Start of Data records
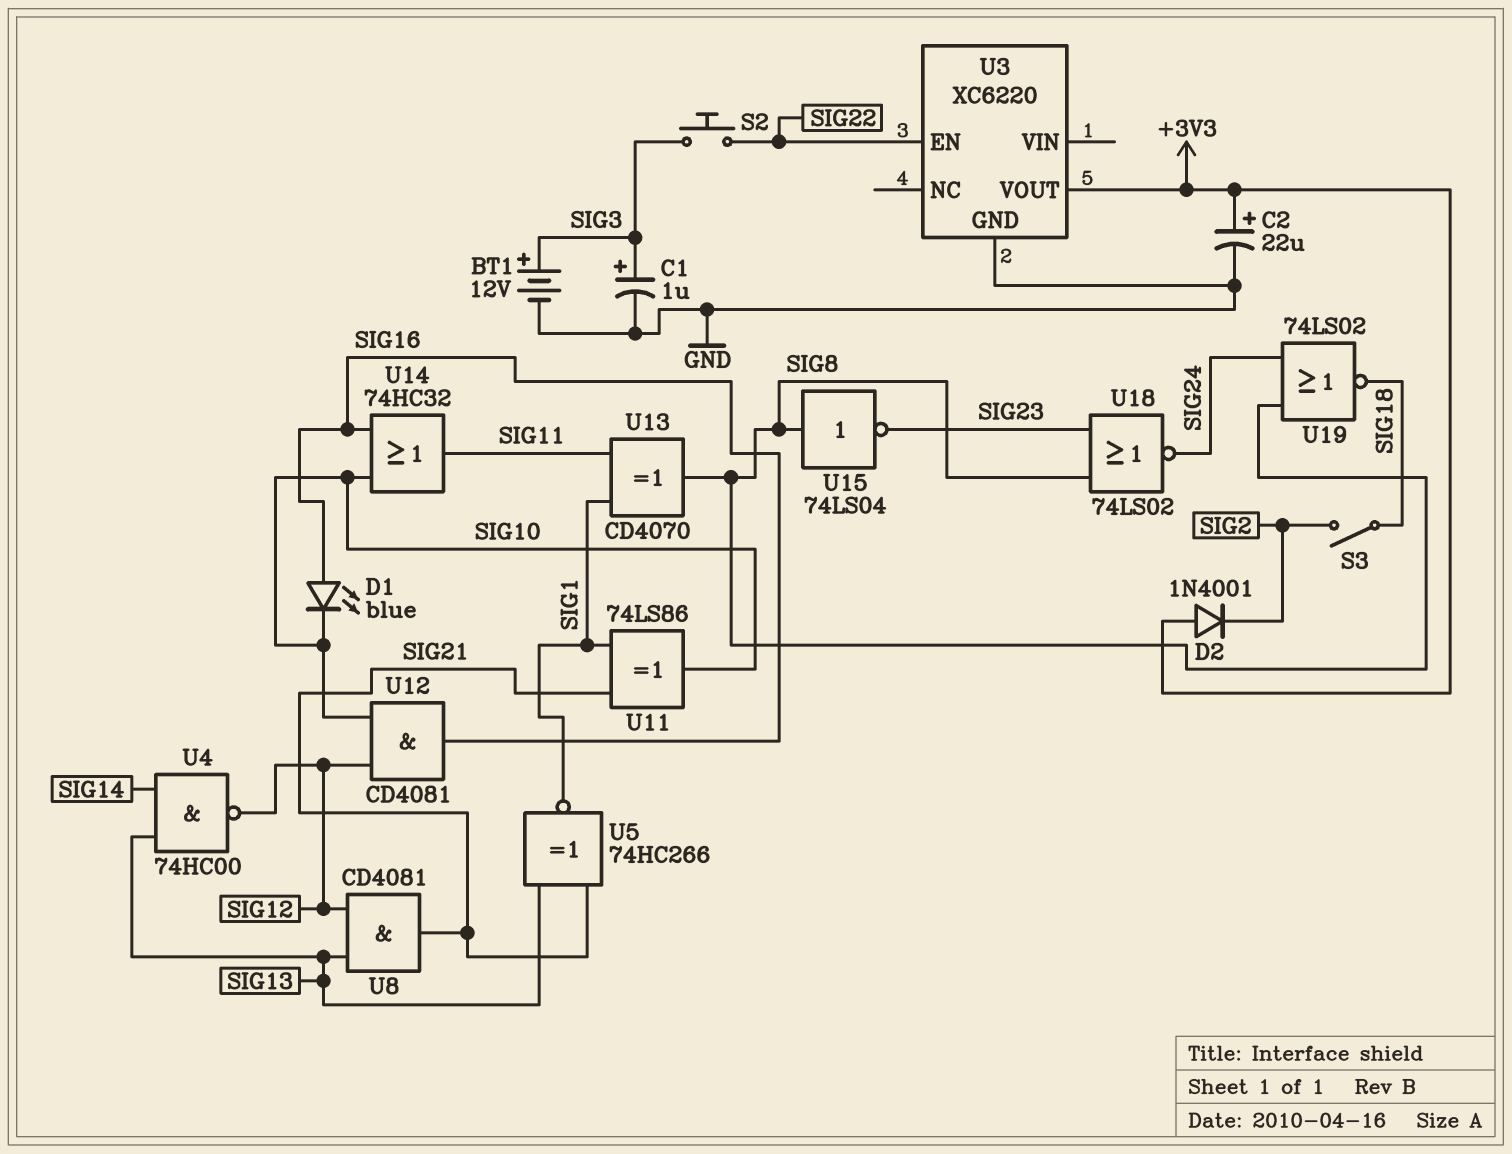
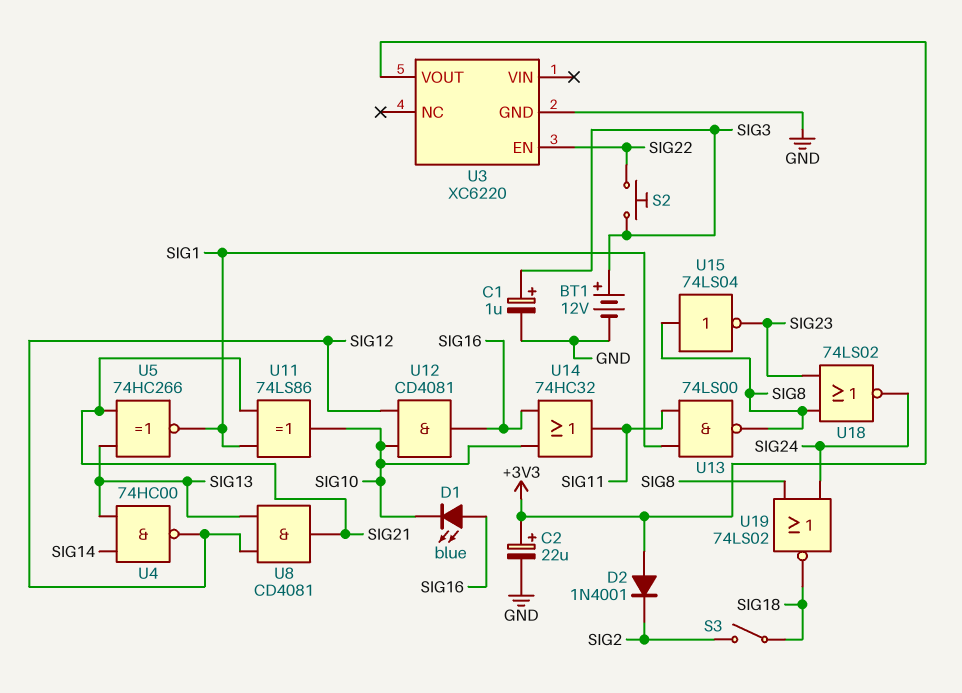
U13: XOR CD4070 (in SIG1, in SIG11, out SIG8) -> NAND 74LS00 (in SIG1, in SIG11, out SIG8)

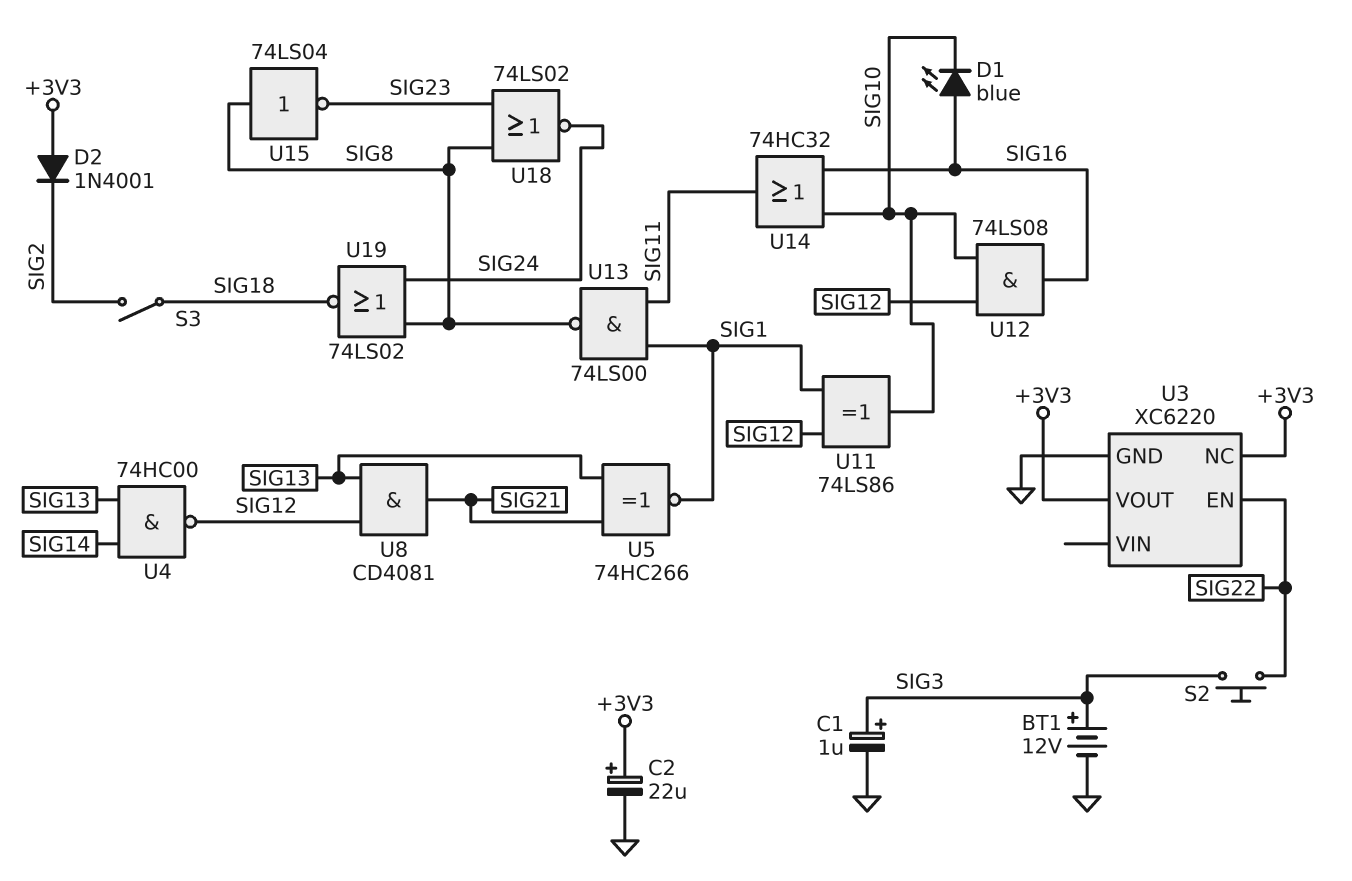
U3 pin NC: none -> +3V3
U11: XOR 74LS86 (in SIG1, in SIG21, out SIG10) -> XOR 74LS86 (in SIG1, in SIG12, out SIG10)
U12: AND CD4081 (in SIG10, in SIG12, out SIG16) -> AND 74LS08 (in SIG10, in SIG12, out SIG16)

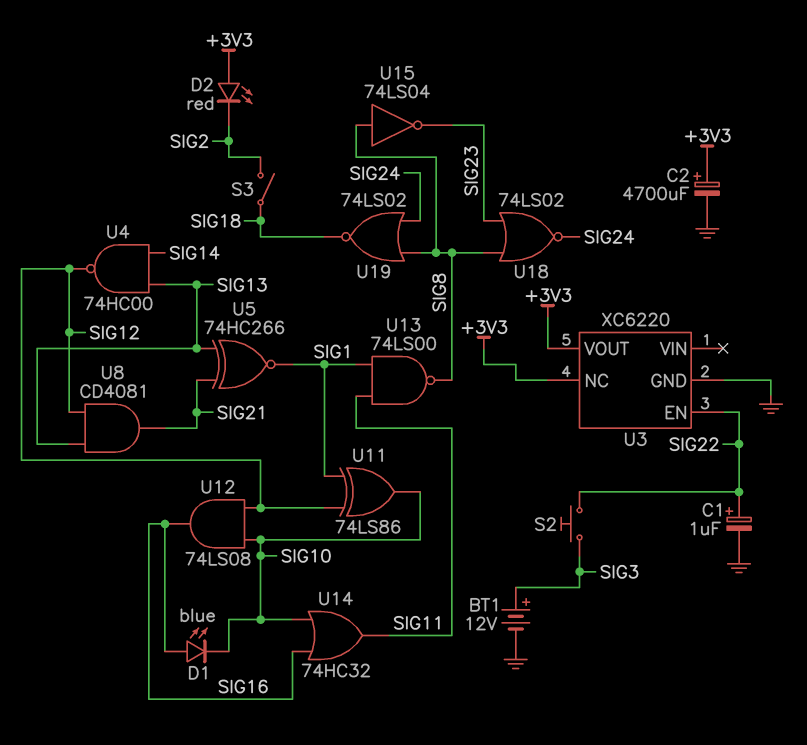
C1: 1uF (plus SIG3, minus GND) -> 1uF (plus SIG22, minus GND)
C2: 22uF (plus +3V3, minus GND) -> 4700uF (plus +3V3, minus GND)
D2: diode 1N4001 (A +3V3, K SIG2) -> LED red (A +3V3, K SIG2)

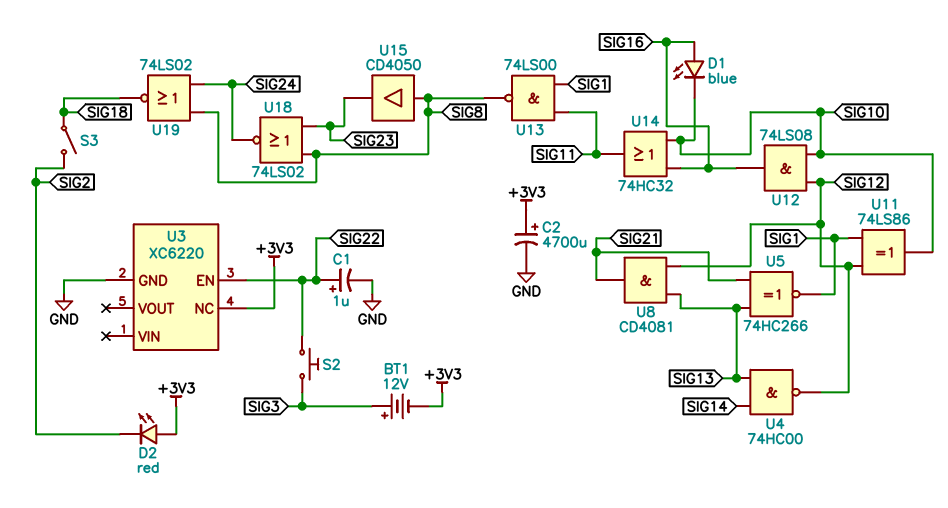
BT1: 12V (plus SIG3, minus GND) -> 12V (plus SIG3, minus +3V3)
U3 pin VOUT: +3V3 -> none
U15: NOT 74LS04 (in SIG8, out SIG23) -> buffer CD4050 (in SIG8, out SIG23)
End of Data records
Go through the data and return every word of it verbatim, leaving out the pictures.

> Result below
U13: XOR CD4070 (in SIG1, in SIG11, out SIG8) -> NAND 74LS00 (in SIG1, in SIG11, out SIG8)

U3 pin NC: none -> +3V3
U11: XOR 74LS86 (in SIG1, in SIG21, out SIG10) -> XOR 74LS86 (in SIG1, in SIG12, out SIG10)
U12: AND CD4081 (in SIG10, in SIG12, out SIG16) -> AND 74LS08 (in SIG10, in SIG12, out SIG16)

C1: 1uF (plus SIG3, minus GND) -> 1uF (plus SIG22, minus GND)
C2: 22uF (plus +3V3, minus GND) -> 4700uF (plus +3V3, minus GND)
D2: diode 1N4001 (A +3V3, K SIG2) -> LED red (A +3V3, K SIG2)

BT1: 12V (plus SIG3, minus GND) -> 12V (plus SIG3, minus +3V3)
U3 pin VOUT: +3V3 -> none
U15: NOT 74LS04 (in SIG8, out SIG23) -> buffer CD4050 (in SIG8, out SIG23)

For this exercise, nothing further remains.